How to complete this task: Reproduce, exactly and in full, the lines from the one with "pink brick F11:F12" through the one with "none -> white brick G11 level 2" in the data below; drop pictures.

Provided material:
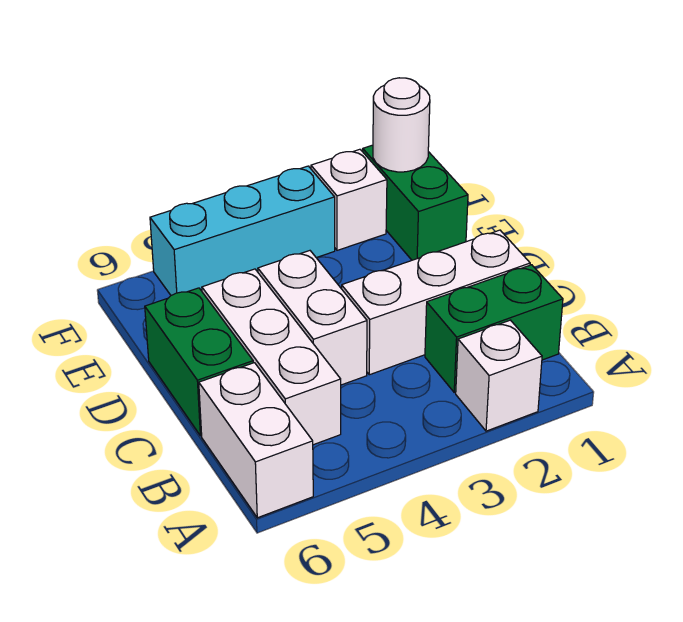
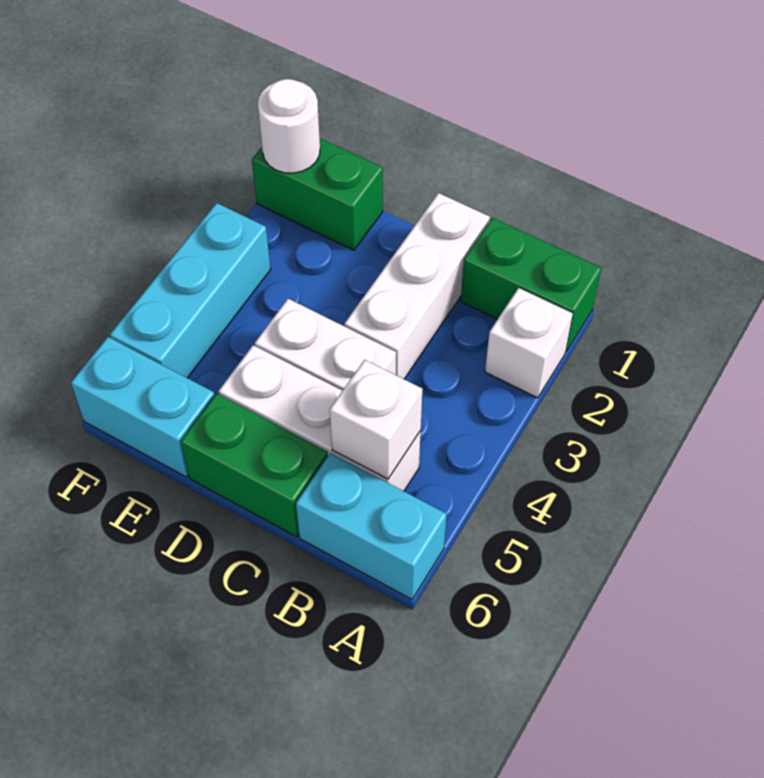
white brick A6:B6 level 1 -> cyan brick A6:B6 level 1
green brick B1:B2 level 1 -> green brick A1:B1 level 1
none -> cyan brick E6:F6 level 1
white brick F2 level 1 -> white brick B5 level 2

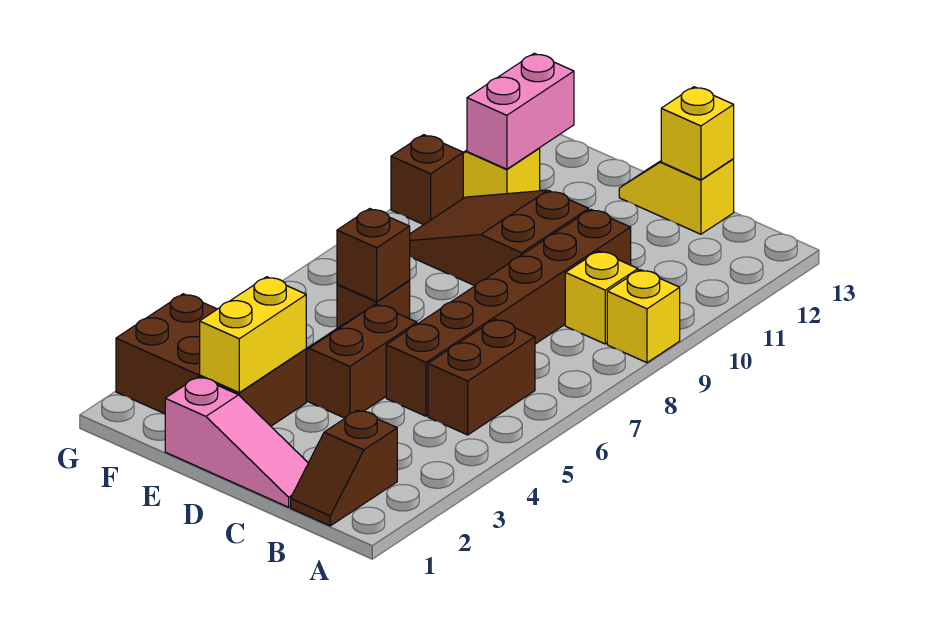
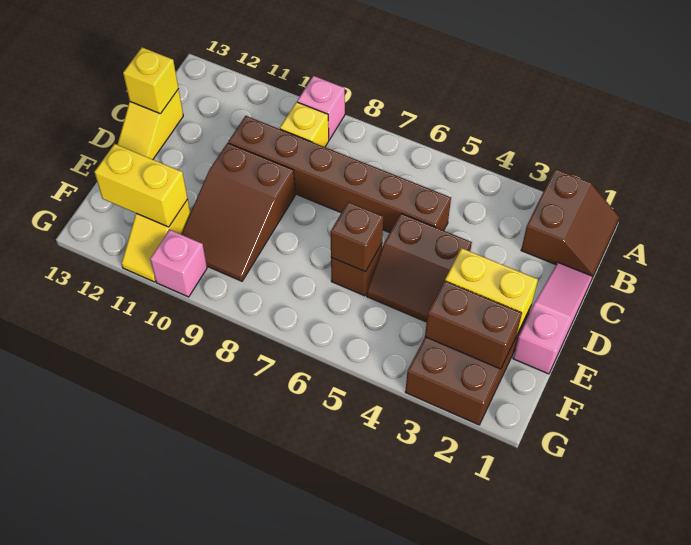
yellow brick A9 level 1 -> pink brick A9 level 1
brown slope B1:B2 level 1 top 2 -> brown slope A1:B2 level 1 top 2
brown brick B5:B6 level 1 -> brown brick F2:F3 level 2
pink brick F11:F12 level 2 -> yellow brick F11:F12 level 2
brown brick G10 level 1 -> pink brick G10 level 1

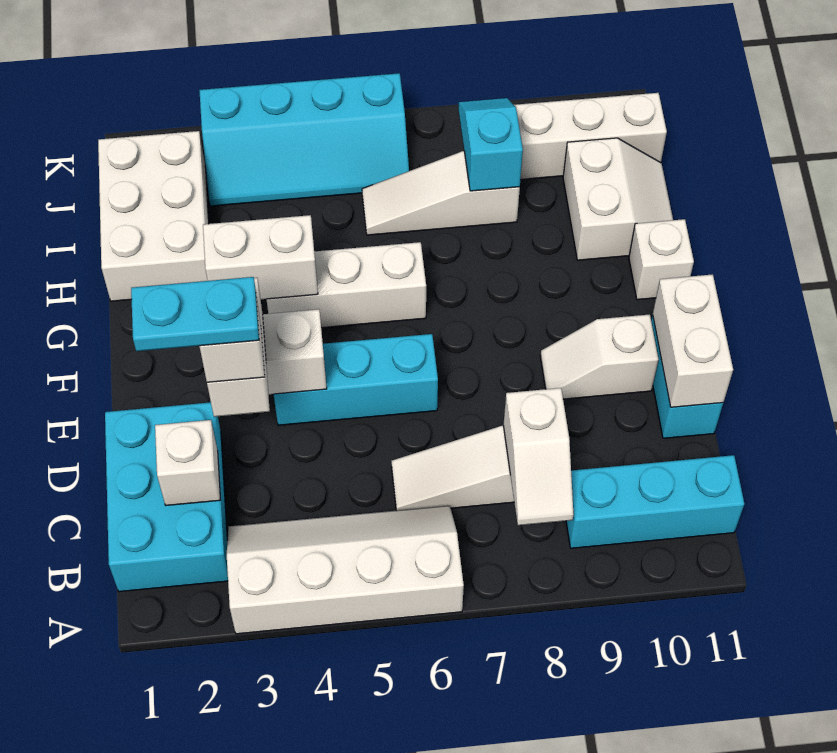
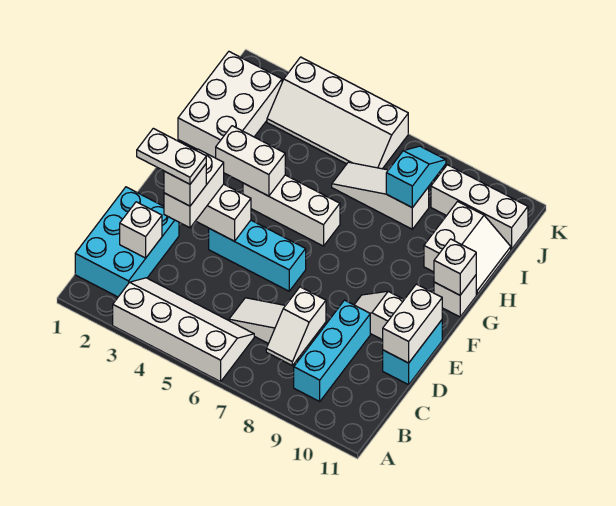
cyan brick B9:B11 level 1 -> cyan brick B9:D9 level 1
cyan plate D2:D3 level 5 -> white plate D2:D3 level 5
none -> white brick G11 level 2
cyan slope J3:K6 level 1 top K -> white slope J3:K6 level 1 top K

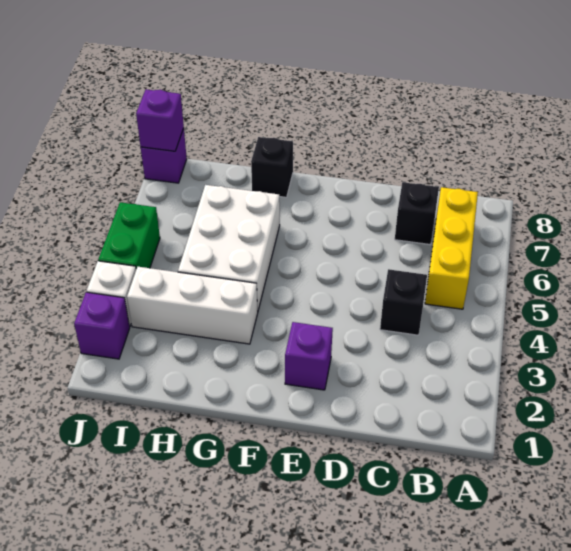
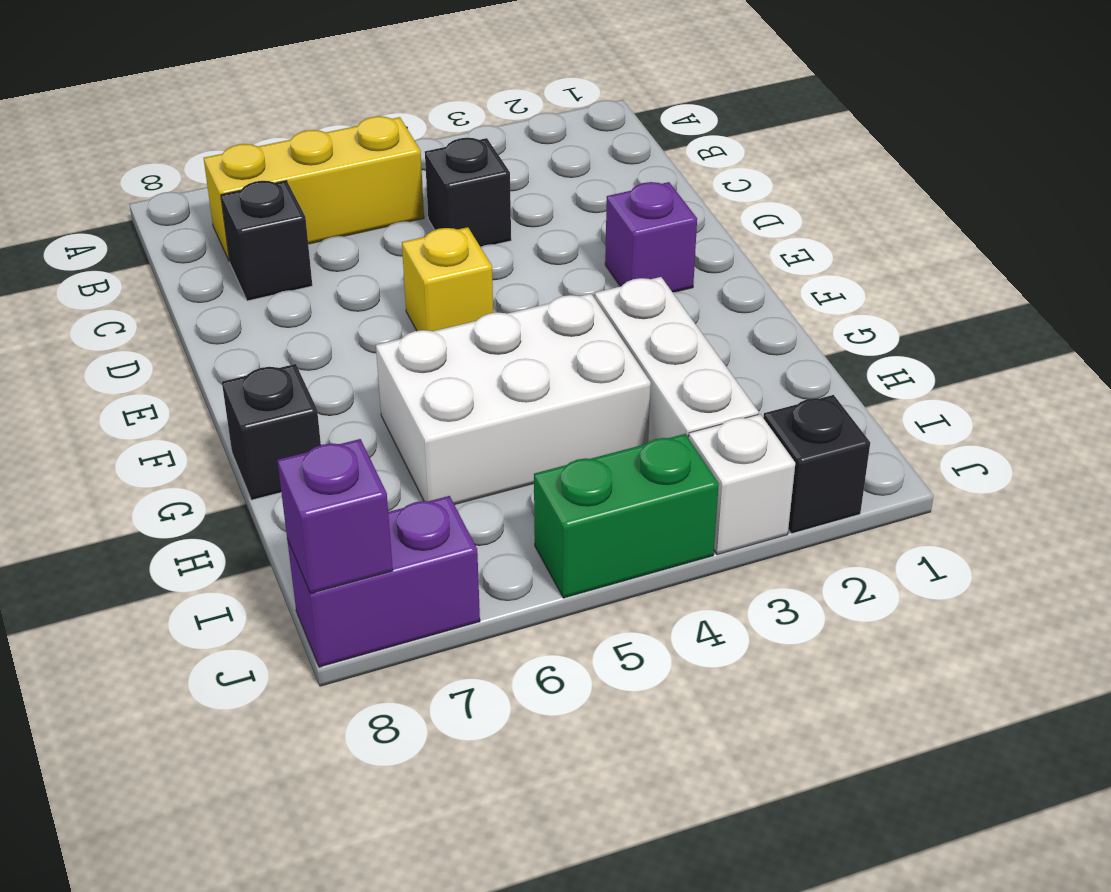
none -> yellow brick E5 level 1
purple brick J2 level 1 -> black brick J2 level 1
purple brick J8 level 1 -> purple brick J7:J8 level 1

Answer to the problem:
pink brick F11:F12 level 2 -> yellow brick F11:F12 level 2
brown brick G10 level 1 -> pink brick G10 level 1

cyan brick B9:B11 level 1 -> cyan brick B9:D9 level 1
cyan plate D2:D3 level 5 -> white plate D2:D3 level 5
none -> white brick G11 level 2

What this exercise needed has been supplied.